PROBLEM. A faithful, word-for-word copy of the data below is required, without pictures.

Difference listings:
═══
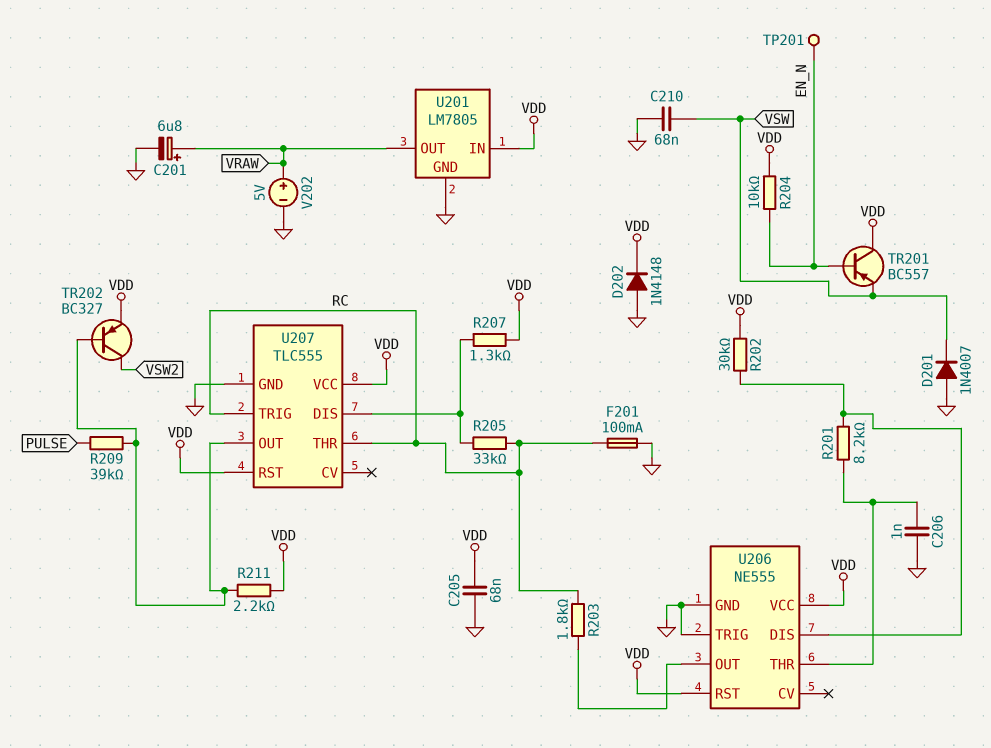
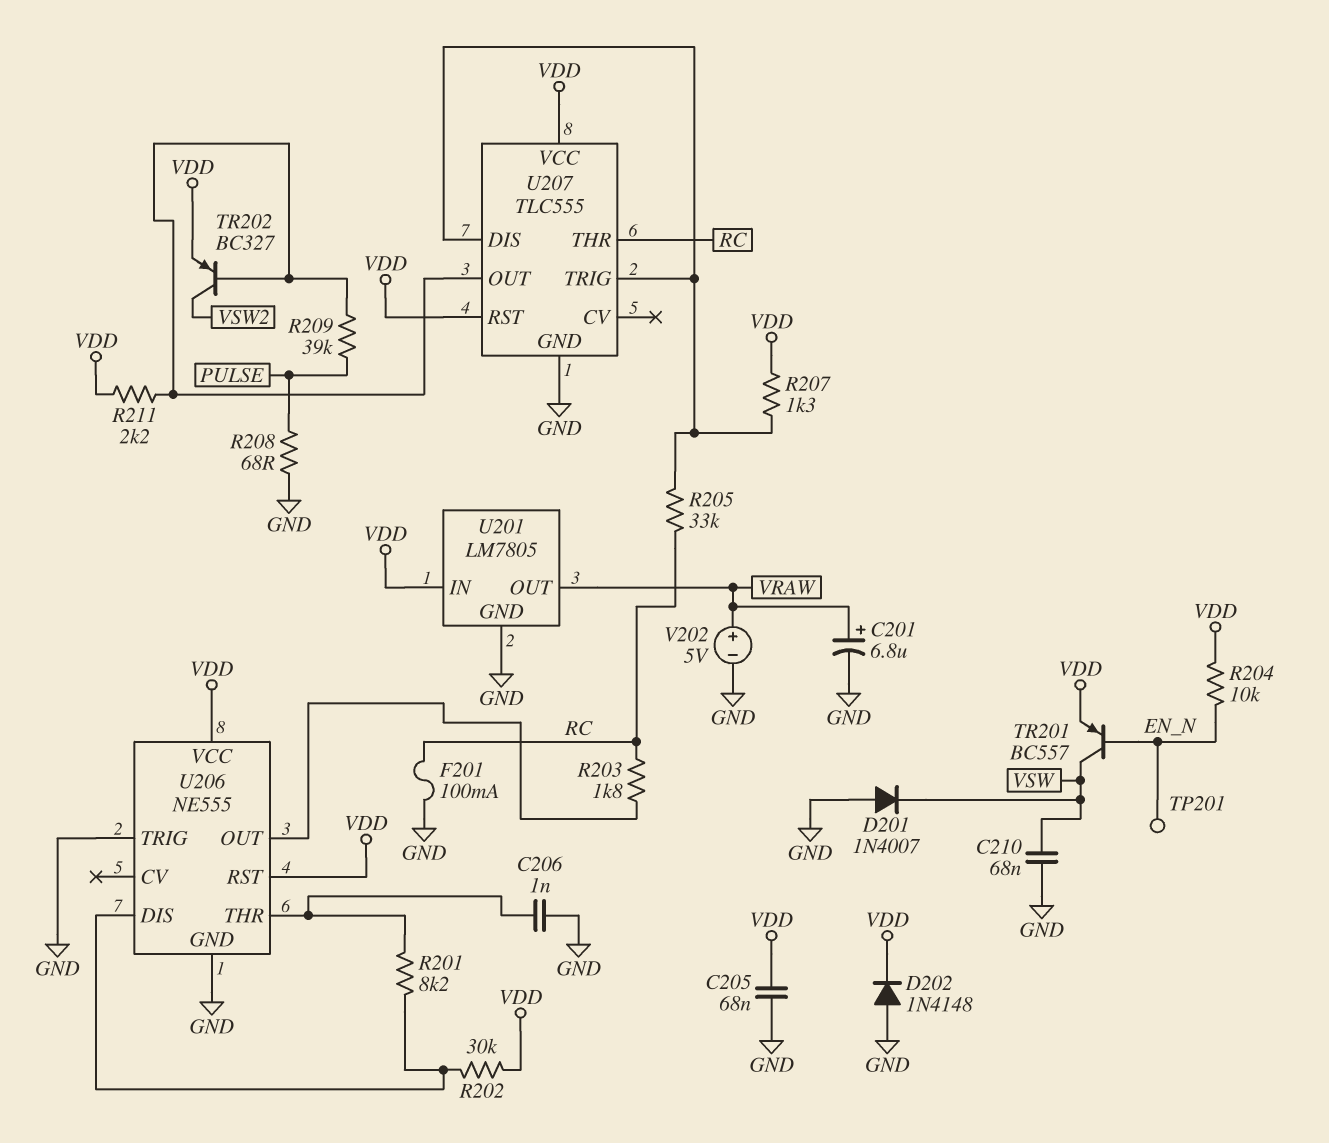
R208: none -> 68 (GND, PULSE)
TR201: PNP BC557 (B EN_N, C VDD, E VSW) -> PNP BC557 (B EN_N, C VSW, E VDD)
U207 pin TRIG: RC -> U207/DIS

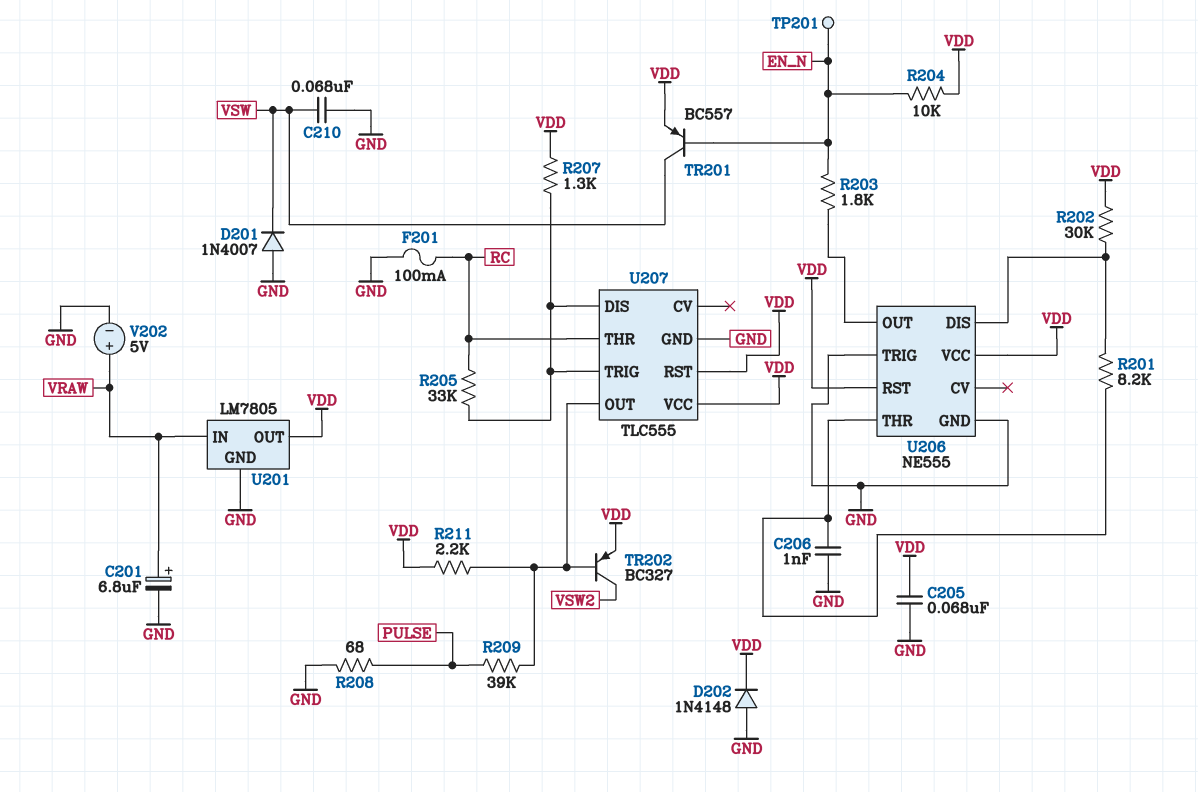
R203: 1.8k (RC, U206/OUT) -> 1.8k (EN_N, U206/OUT)
U201 pin IN: VDD -> VRAW
U201 pin OUT: VRAW -> VDD

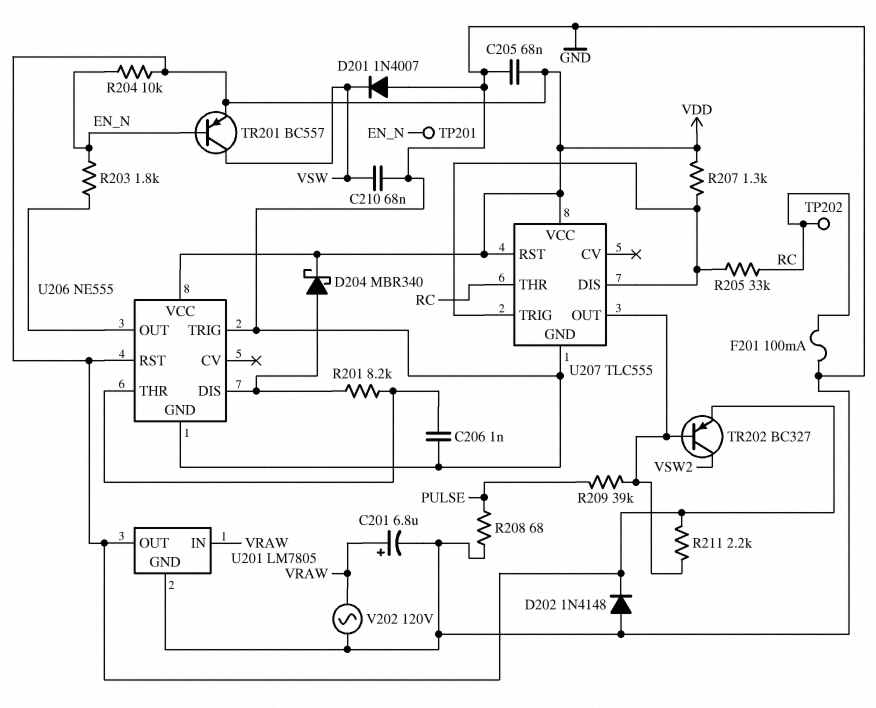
D204: none -> schottky MBR340 (A U206/DIS, K VDD)
R202: 30k (U206/DIS, VDD) -> none
TP202: none -> test point (RC)
V202: 5V (plus VRAW, minus GND) -> AC 120V (GND, VRAW)

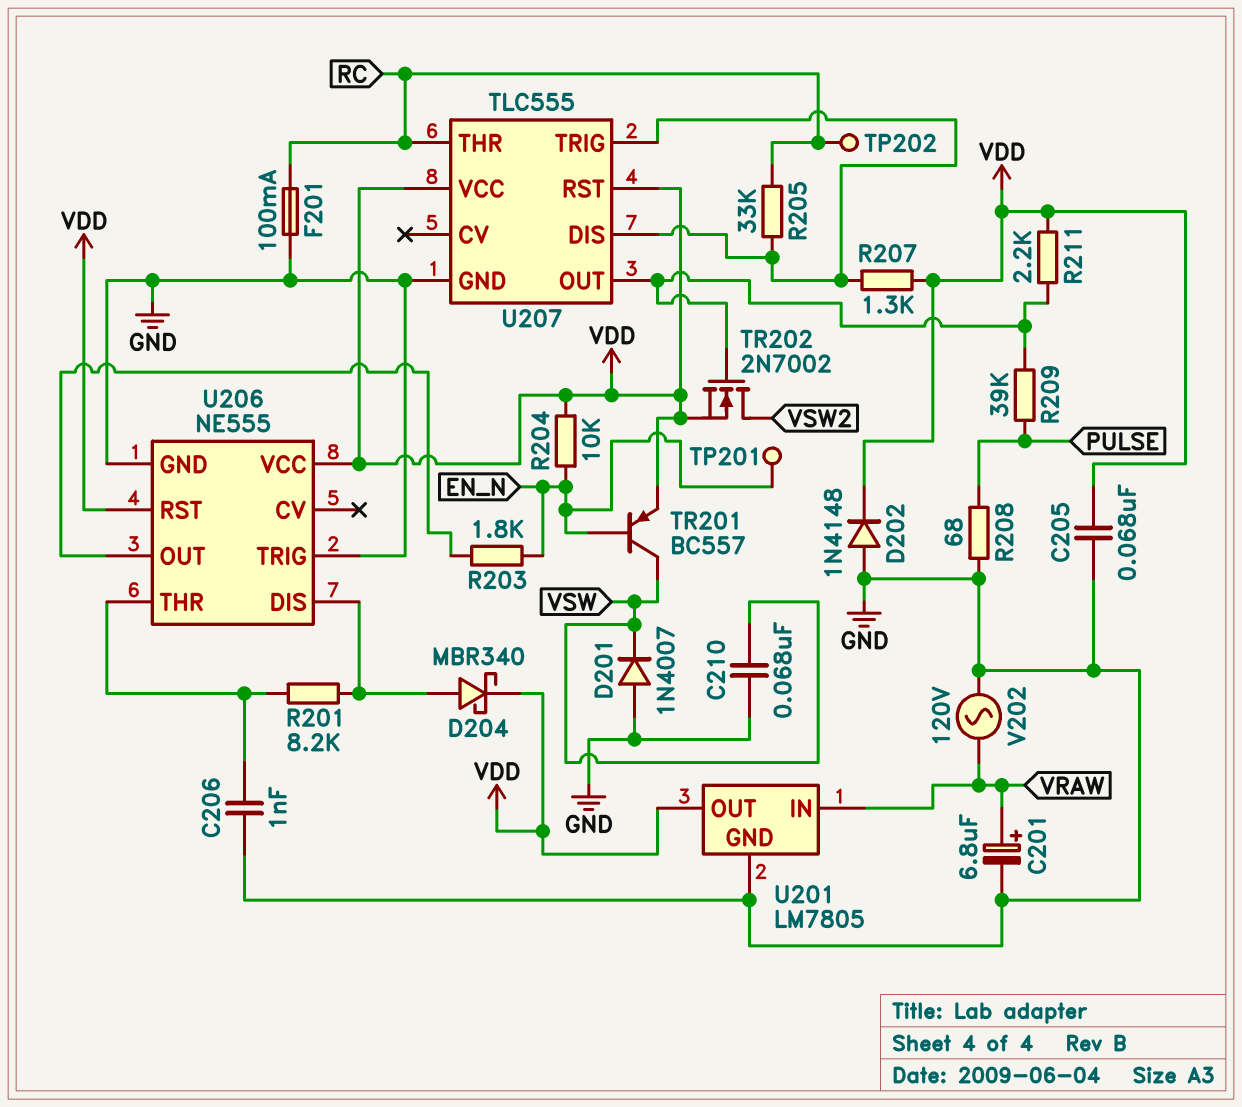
TR202: PNP BC327 (B U207/OUT, C VSW2, E VDD) -> NMOS 2N7002 (G U207/OUT, D VSW2, S VDD)

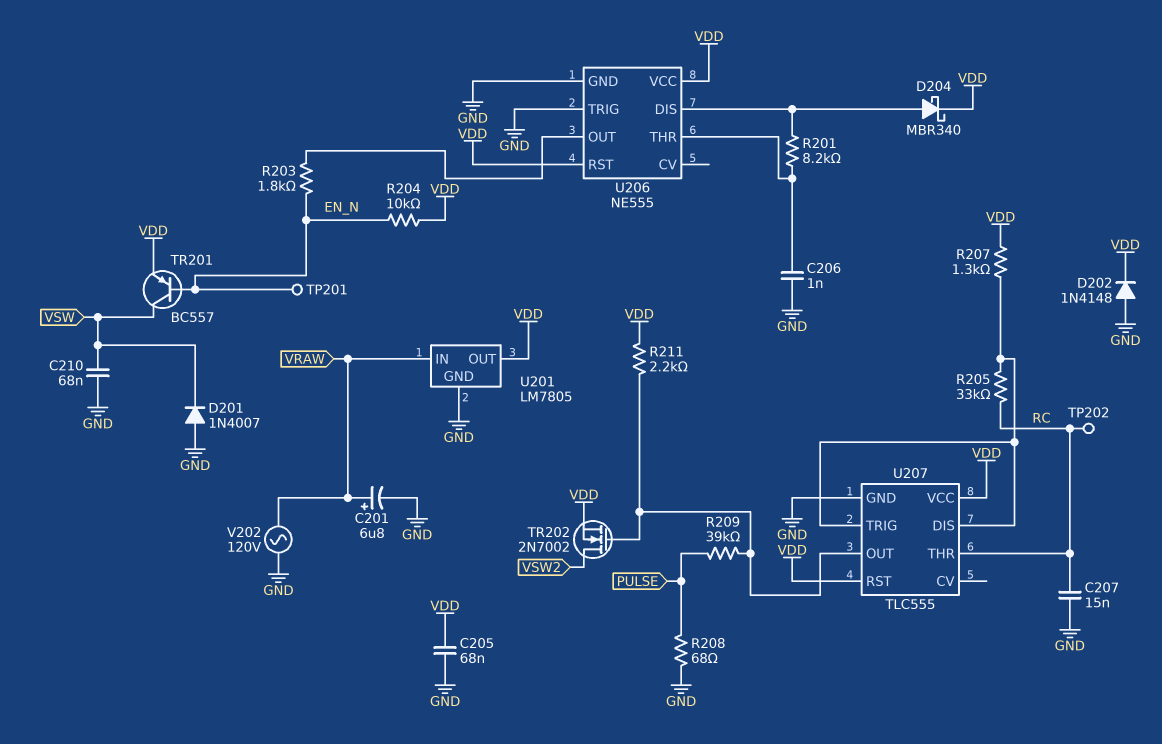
C207: none -> 15nF (GND, RC)
F201: 100mA (GND, RC) -> none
═══
FINISHED TASK.
R208: none -> 68 (GND, PULSE)
TR201: PNP BC557 (B EN_N, C VDD, E VSW) -> PNP BC557 (B EN_N, C VSW, E VDD)
U207 pin TRIG: RC -> U207/DIS

R203: 1.8k (RC, U206/OUT) -> 1.8k (EN_N, U206/OUT)
U201 pin IN: VDD -> VRAW
U201 pin OUT: VRAW -> VDD

D204: none -> schottky MBR340 (A U206/DIS, K VDD)
R202: 30k (U206/DIS, VDD) -> none
TP202: none -> test point (RC)
V202: 5V (plus VRAW, minus GND) -> AC 120V (GND, VRAW)

TR202: PNP BC327 (B U207/OUT, C VSW2, E VDD) -> NMOS 2N7002 (G U207/OUT, D VSW2, S VDD)

C207: none -> 15nF (GND, RC)
F201: 100mA (GND, RC) -> none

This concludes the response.